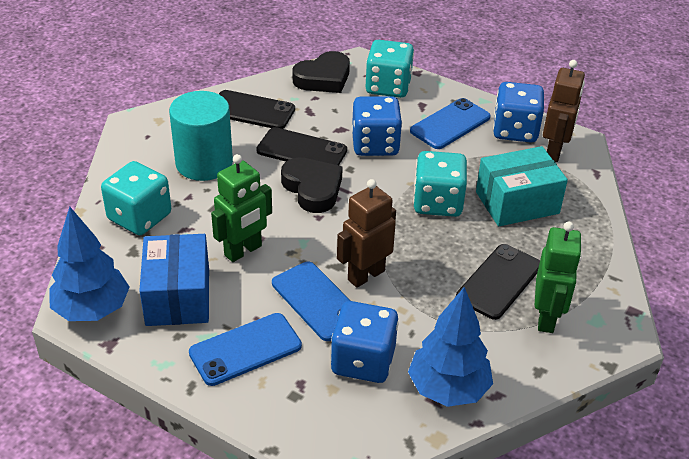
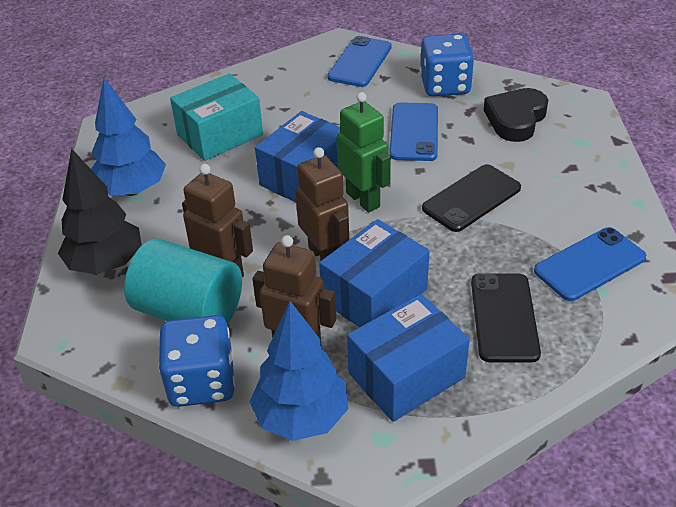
black heart: 2 -> 1
black phone: 3 -> 2
black tree: 0 -> 1
blue box: 1 -> 3
blue dice: 3 -> 2
brown robot: 2 -> 3
green robot: 2 -> 1
turquoise dice: 3 -> 0

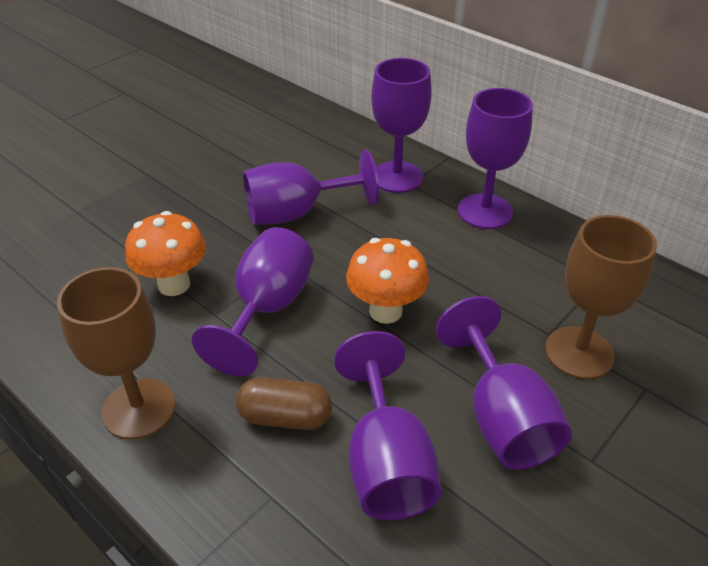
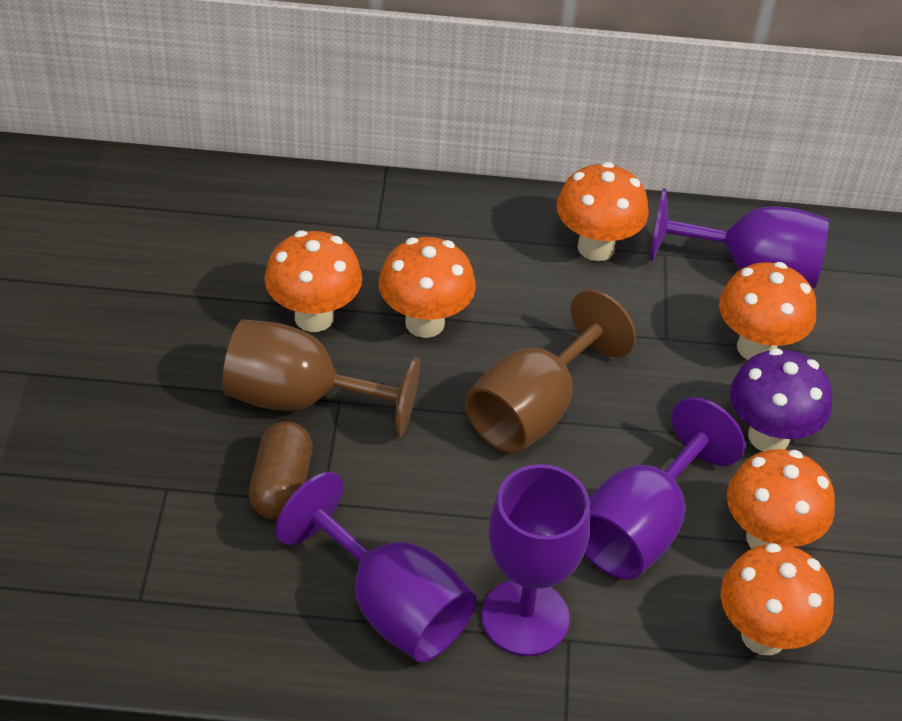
orange mushroom: 2 -> 6
purple goblet: 6 -> 4
purple mushroom: 0 -> 1

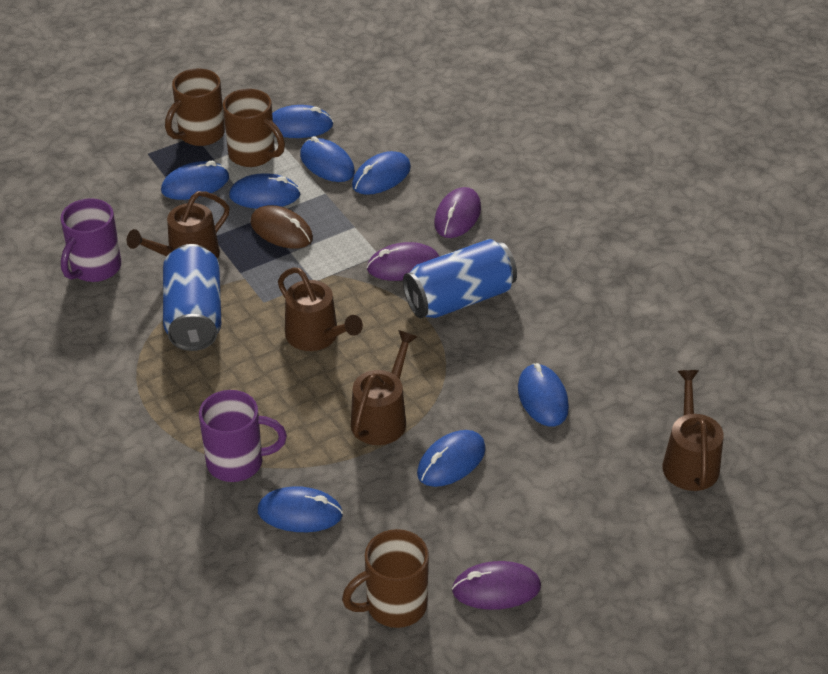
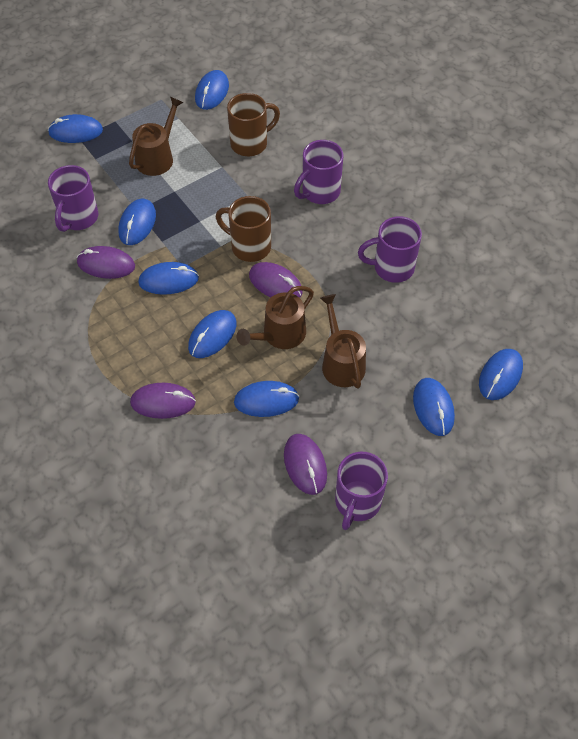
blue can: 2 -> 0
brown mouse: 1 -> 0
brown mug: 3 -> 2
brown watering can: 4 -> 3
purple mouse: 3 -> 4
purple mug: 2 -> 4

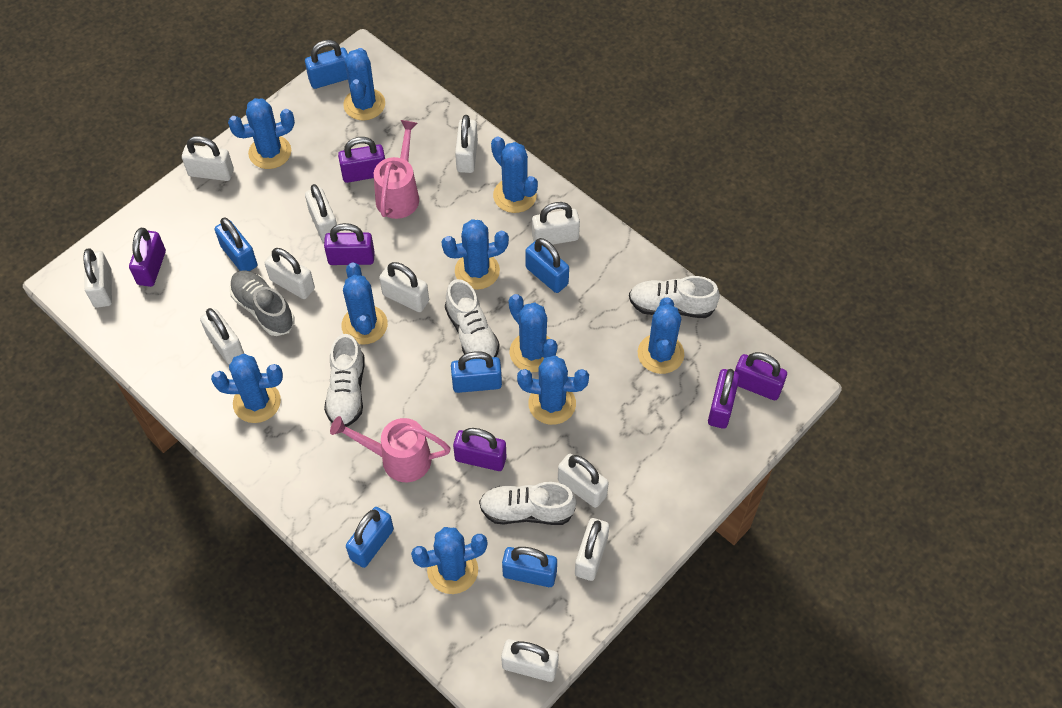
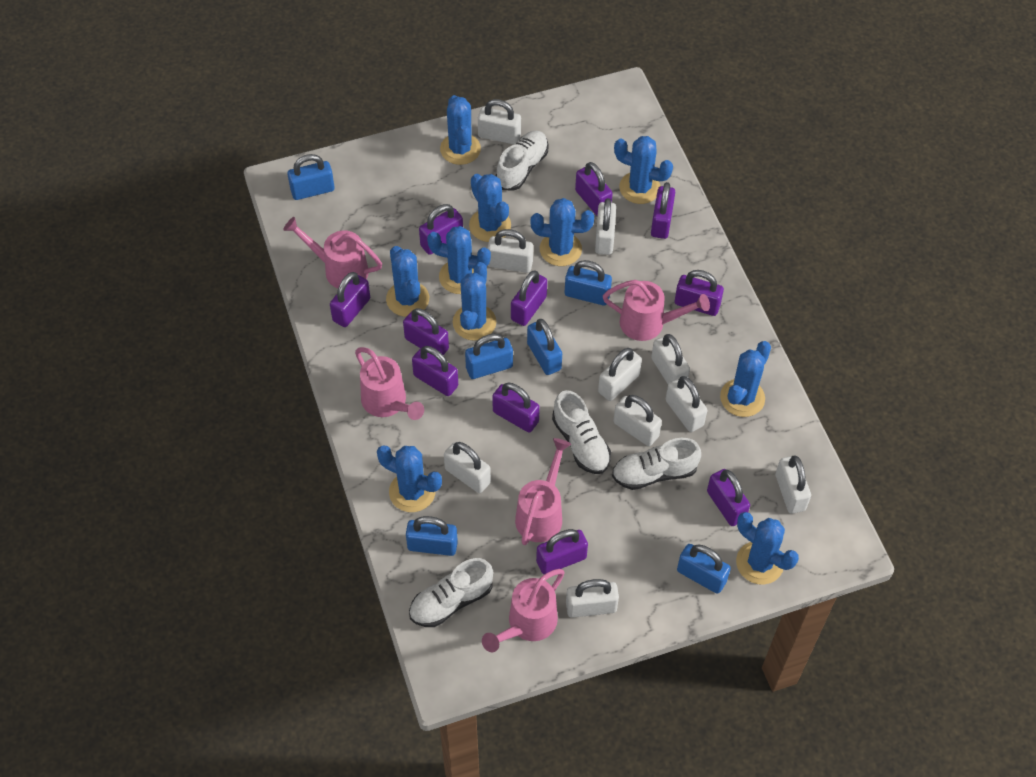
grey shoe: 1 -> 0
pink watering can: 2 -> 5
purple padlock: 6 -> 11
white padlock: 11 -> 10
◆ ◆ ◆ ◆
_YOUR GOAL_: In the copy, include every entry above exactly and leave out each picture.

_RESULT FOR THIS EXERCISE_:
black heart: 2 -> 1
black phone: 3 -> 2
black tree: 0 -> 1
blue box: 1 -> 3
blue dice: 3 -> 2
brown robot: 2 -> 3
green robot: 2 -> 1
turquoise dice: 3 -> 0

orange mushroom: 2 -> 6
purple goblet: 6 -> 4
purple mushroom: 0 -> 1

blue can: 2 -> 0
brown mouse: 1 -> 0
brown mug: 3 -> 2
brown watering can: 4 -> 3
purple mouse: 3 -> 4
purple mug: 2 -> 4

grey shoe: 1 -> 0
pink watering can: 2 -> 5
purple padlock: 6 -> 11
white padlock: 11 -> 10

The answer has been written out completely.